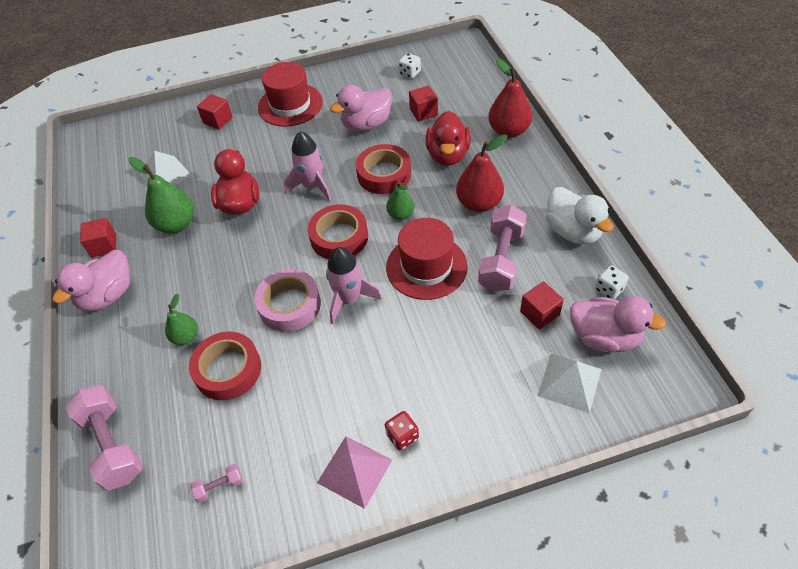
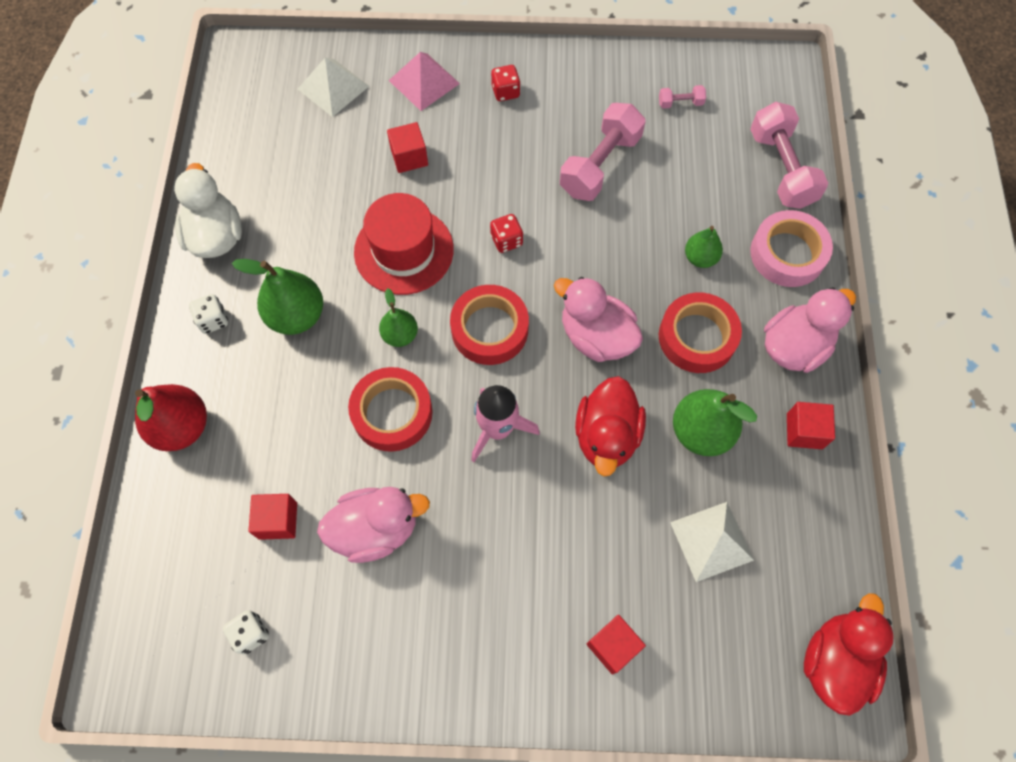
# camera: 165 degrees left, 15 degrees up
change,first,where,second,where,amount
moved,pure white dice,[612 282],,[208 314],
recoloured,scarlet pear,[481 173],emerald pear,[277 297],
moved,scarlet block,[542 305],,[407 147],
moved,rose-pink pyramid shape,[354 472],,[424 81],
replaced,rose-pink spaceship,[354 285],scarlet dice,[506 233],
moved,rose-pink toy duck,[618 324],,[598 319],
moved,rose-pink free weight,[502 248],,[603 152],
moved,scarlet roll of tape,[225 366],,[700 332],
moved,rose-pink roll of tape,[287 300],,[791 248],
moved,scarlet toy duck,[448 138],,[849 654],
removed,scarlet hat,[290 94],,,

** Work task **
Set down exactly the lines of the material above from the one with "moved,scarlet roll of" through the end. Include both ends and nothing else.

** Exercise answer **
moved,scarlet roll of tape,[225 366],,[700 332],
moved,rose-pink roll of tape,[287 300],,[791 248],
moved,scarlet toy duck,[448 138],,[849 654],
removed,scarlet hat,[290 94],,,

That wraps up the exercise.